━━━ Given data

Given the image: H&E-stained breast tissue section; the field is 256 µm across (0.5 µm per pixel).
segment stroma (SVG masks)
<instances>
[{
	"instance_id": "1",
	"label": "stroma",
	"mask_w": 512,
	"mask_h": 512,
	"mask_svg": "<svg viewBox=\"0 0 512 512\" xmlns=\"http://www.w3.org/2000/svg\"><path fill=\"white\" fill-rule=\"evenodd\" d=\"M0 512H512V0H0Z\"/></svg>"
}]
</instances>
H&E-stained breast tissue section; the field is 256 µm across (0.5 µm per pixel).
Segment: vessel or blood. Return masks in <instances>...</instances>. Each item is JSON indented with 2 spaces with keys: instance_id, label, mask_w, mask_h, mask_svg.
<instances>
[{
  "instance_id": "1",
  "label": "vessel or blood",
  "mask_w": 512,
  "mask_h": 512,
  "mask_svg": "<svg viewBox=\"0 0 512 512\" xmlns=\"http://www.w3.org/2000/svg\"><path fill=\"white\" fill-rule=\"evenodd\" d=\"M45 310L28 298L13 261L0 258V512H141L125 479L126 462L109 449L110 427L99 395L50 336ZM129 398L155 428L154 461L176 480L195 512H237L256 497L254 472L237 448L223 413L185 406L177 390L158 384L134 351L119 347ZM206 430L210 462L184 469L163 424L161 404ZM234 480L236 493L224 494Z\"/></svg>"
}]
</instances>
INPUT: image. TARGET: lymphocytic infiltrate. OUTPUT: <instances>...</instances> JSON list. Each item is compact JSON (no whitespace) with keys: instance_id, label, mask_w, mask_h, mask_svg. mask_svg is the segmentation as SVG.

━━━━━━

● **Objective**: Every line above should be written out again exactly as it stands.

● **Result of this exercise**:
Given the image: H&E-stained breast tissue section; the field is 256 µm across (0.5 µm per pixel).
segment stroma (SVG masks)
<instances>
[{
	"instance_id": "1",
	"label": "stroma",
	"mask_w": 512,
	"mask_h": 512,
	"mask_svg": "<svg viewBox=\"0 0 512 512\" xmlns=\"http://www.w3.org/2000/svg\"><path fill=\"white\" fill-rule=\"evenodd\" d=\"M0 512H512V0H0Z\"/></svg>"
}]
</instances>
H&E-stained breast tissue section; the field is 256 µm across (0.5 µm per pixel).
Segment: vessel or blood. Return masks in <instances>...</instances>. Each item is JSON indented with 2 spaces with keys: instance_id, label, mask_w, mask_h, mask_svg.
<instances>
[{
  "instance_id": "1",
  "label": "vessel or blood",
  "mask_w": 512,
  "mask_h": 512,
  "mask_svg": "<svg viewBox=\"0 0 512 512\" xmlns=\"http://www.w3.org/2000/svg\"><path fill=\"white\" fill-rule=\"evenodd\" d=\"M45 310L28 298L13 261L0 258V512H141L125 479L126 462L109 449L110 427L99 395L50 336ZM129 398L155 428L154 461L176 480L195 512H237L256 497L254 472L237 448L223 413L185 406L177 390L158 384L134 351L119 347ZM206 430L210 462L184 469L163 424L161 404ZM234 480L236 493L224 494Z\"/></svg>"
}]
</instances>
INPUT: image. TARGET: lymphocytic infiltrate. OUTPUT: <instances>...</instances> JSON list. Each item is compact JSON (no whitespace) with keys: instance_id, label, mask_w, mask_h, mask_svg. mask_svg is the segmentation as SVG.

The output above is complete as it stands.